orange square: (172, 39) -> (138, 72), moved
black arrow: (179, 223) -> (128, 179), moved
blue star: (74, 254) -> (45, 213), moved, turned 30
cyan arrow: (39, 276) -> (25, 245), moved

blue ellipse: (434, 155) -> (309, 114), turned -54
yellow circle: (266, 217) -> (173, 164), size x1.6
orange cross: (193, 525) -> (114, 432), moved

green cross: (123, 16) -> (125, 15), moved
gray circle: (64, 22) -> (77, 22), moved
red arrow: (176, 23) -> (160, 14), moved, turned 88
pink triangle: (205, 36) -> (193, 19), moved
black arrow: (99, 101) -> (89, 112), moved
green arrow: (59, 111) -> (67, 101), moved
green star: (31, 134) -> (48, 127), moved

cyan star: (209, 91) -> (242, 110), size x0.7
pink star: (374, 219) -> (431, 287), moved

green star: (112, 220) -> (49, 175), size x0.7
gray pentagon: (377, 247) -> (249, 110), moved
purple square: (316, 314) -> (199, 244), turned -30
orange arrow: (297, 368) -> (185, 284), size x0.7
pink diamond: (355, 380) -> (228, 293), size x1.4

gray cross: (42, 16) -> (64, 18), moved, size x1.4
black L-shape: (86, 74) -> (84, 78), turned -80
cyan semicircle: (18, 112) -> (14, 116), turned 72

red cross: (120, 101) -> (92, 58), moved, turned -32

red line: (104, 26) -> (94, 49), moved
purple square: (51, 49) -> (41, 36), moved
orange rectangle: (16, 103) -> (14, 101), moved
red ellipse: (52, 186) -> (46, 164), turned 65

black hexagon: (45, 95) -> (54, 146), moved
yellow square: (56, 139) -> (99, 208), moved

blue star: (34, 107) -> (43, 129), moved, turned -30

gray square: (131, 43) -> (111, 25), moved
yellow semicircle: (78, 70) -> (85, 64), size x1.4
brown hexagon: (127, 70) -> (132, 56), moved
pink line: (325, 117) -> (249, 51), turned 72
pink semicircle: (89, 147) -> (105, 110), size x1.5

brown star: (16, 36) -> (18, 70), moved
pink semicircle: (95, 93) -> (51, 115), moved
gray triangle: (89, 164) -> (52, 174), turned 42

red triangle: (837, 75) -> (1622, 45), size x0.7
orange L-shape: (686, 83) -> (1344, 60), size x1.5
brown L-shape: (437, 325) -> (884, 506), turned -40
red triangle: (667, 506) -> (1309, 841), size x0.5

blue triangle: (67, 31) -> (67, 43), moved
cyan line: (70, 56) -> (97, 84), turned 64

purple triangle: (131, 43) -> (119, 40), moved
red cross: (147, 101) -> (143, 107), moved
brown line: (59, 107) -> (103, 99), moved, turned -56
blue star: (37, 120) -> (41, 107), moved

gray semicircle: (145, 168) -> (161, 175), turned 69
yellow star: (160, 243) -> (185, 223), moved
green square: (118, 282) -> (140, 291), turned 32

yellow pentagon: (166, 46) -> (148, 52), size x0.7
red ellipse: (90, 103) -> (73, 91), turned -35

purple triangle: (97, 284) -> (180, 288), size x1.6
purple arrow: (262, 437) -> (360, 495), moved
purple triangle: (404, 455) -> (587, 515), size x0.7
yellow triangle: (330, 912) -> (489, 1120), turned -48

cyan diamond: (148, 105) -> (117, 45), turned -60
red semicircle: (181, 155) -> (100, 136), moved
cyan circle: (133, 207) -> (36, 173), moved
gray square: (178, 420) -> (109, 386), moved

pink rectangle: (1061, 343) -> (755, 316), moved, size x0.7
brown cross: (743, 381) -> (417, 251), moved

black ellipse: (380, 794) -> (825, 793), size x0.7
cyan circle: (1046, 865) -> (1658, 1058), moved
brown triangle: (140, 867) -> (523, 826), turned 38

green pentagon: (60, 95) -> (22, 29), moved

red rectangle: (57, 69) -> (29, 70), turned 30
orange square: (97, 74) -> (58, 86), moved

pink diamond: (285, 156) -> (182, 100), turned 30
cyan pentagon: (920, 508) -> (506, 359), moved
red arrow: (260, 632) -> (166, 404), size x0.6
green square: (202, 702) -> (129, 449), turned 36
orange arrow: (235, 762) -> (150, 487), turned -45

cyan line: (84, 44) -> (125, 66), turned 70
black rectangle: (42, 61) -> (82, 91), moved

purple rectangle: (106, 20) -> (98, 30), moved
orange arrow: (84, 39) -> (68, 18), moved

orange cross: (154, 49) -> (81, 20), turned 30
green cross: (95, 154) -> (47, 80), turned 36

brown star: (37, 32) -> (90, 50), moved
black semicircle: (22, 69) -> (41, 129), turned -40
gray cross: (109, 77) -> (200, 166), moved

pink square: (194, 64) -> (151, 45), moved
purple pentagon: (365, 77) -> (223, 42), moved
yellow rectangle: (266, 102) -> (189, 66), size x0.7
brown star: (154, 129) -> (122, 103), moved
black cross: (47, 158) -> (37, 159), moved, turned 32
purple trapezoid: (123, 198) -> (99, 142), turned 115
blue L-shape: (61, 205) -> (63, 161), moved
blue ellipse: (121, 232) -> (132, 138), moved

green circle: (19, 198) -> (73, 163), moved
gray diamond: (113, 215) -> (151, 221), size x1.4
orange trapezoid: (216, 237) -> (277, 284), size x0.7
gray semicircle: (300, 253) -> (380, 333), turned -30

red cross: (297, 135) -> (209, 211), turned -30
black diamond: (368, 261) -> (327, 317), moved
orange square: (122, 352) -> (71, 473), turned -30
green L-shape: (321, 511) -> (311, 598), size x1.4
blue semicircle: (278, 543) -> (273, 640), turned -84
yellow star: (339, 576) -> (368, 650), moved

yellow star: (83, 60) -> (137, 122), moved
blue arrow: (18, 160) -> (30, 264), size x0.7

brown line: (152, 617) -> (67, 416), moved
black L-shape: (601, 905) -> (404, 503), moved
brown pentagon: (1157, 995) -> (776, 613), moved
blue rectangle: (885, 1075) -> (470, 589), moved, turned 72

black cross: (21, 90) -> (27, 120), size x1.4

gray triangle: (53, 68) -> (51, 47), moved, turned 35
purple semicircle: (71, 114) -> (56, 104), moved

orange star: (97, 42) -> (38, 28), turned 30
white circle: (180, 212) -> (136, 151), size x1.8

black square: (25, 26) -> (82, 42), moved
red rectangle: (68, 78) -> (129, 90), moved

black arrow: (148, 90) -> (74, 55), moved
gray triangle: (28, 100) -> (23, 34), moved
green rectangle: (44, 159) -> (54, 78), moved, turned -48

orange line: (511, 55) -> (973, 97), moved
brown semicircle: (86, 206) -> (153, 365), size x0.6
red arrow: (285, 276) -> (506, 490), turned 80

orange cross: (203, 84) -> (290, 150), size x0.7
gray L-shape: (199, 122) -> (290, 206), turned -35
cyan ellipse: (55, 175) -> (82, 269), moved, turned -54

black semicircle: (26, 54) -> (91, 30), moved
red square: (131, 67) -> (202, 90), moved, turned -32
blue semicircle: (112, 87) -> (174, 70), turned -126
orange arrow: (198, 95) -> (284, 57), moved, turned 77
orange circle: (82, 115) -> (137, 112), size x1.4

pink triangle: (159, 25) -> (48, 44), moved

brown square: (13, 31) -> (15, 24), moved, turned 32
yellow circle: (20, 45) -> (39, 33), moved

(What this task involves) Set out every line from the material that contains the string "diamond".

(Answer to this exercise)
pink diamond: (355, 380) -> (228, 293), size x1.4
cyan diamond: (148, 105) -> (117, 45), turned -60
pink diamond: (285, 156) -> (182, 100), turned 30
gray diamond: (113, 215) -> (151, 221), size x1.4
black diamond: (368, 261) -> (327, 317), moved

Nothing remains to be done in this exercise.